*** Opening Records provided ***
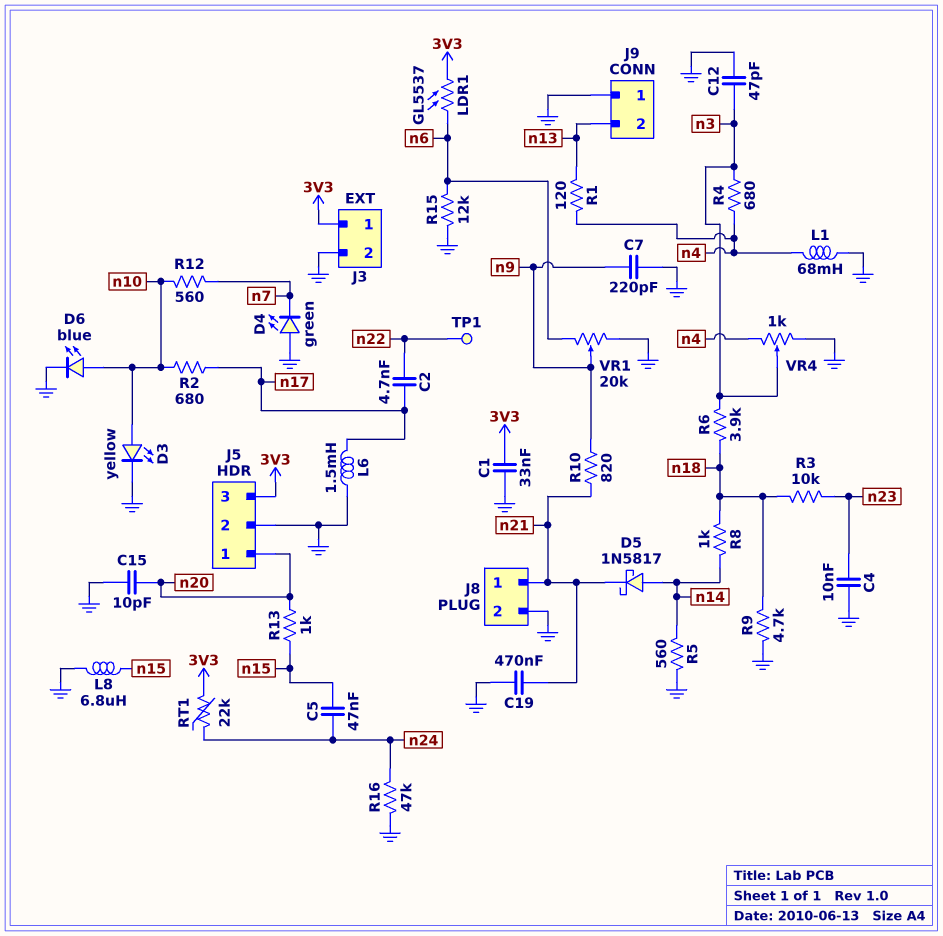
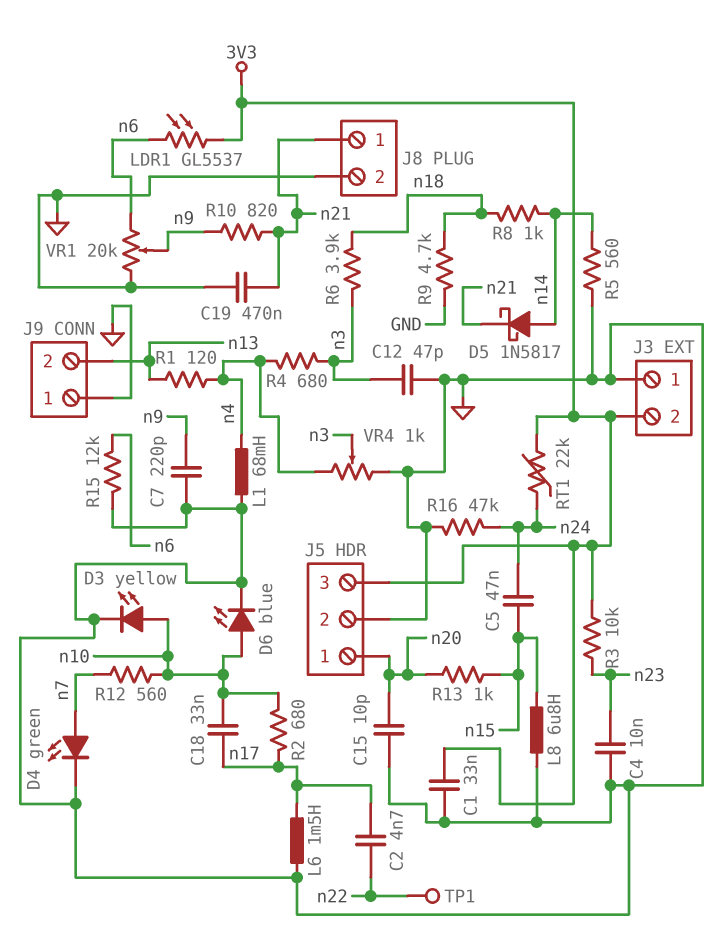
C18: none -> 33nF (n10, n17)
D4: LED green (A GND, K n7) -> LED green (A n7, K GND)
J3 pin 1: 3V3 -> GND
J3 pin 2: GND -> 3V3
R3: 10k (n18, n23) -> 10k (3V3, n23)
*** Closing Records provided ***
*** Opening Records provided ***
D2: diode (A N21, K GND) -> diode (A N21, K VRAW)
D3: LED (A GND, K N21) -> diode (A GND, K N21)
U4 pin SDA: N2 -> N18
*** Closing Records provided ***
Find the lines of the listing above that hold "diode". Please copy them.

D2: diode (A N21, K GND) -> diode (A N21, K VRAW)
D3: LED (A GND, K N21) -> diode (A GND, K N21)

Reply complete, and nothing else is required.